» What to work on:
Check each line of the material that follows, and copy those holding the string "move".

━━ Recorded data

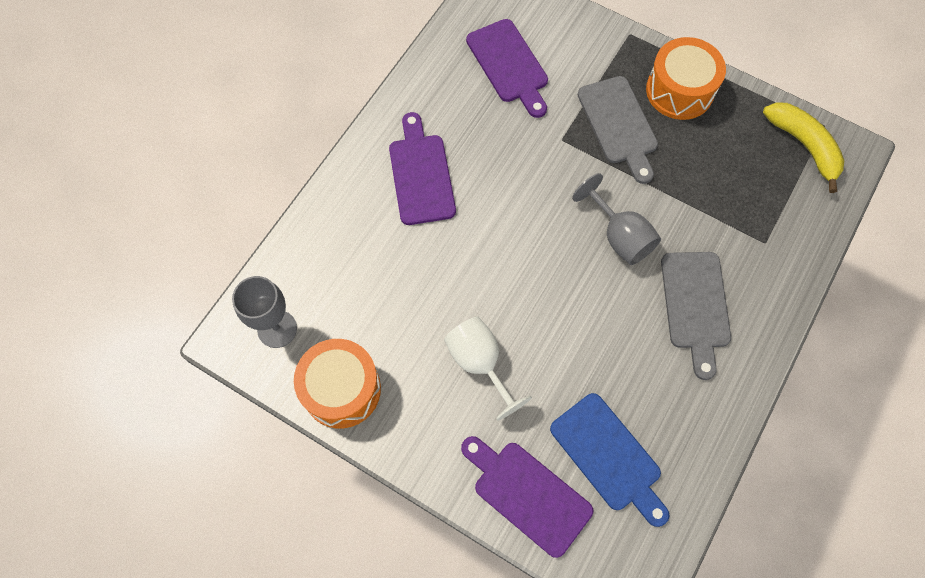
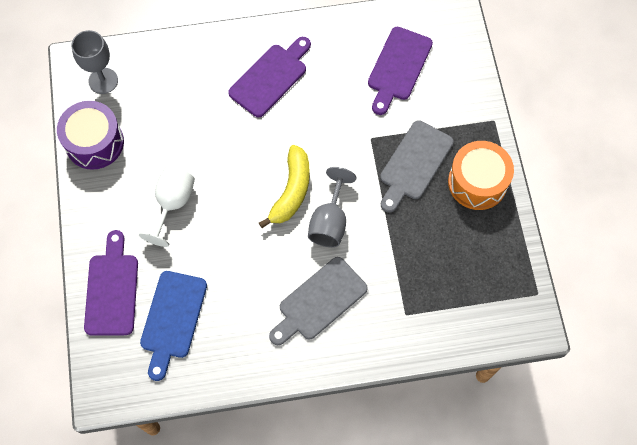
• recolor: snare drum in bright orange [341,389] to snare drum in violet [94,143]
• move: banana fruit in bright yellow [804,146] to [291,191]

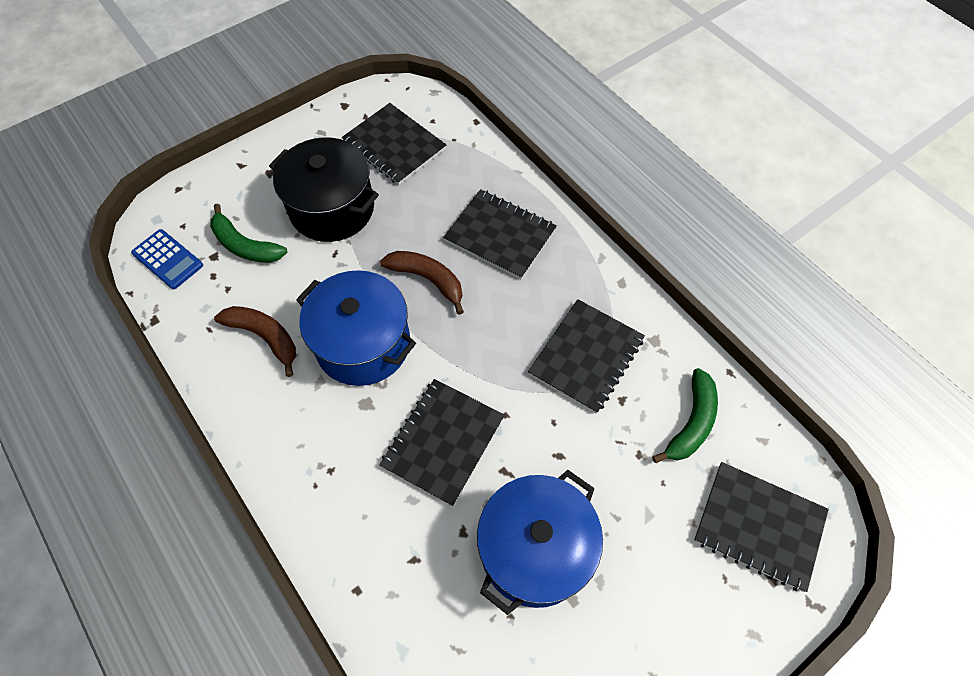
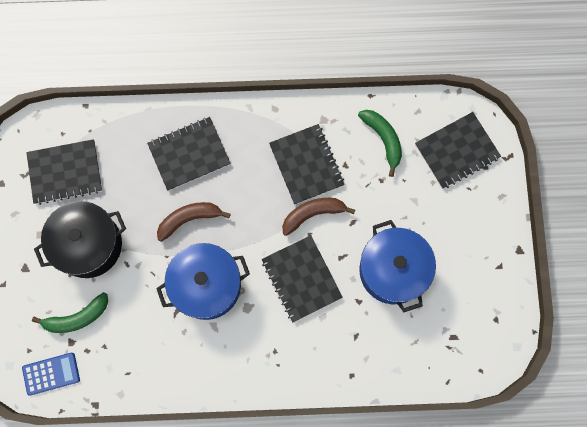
• move: banana fruit in russet [265,337] to [313,214]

━━━━

» Answer space:
• move: banana fruit in bright yellow [804,146] to [291,191]
• move: banana fruit in russet [265,337] to [313,214]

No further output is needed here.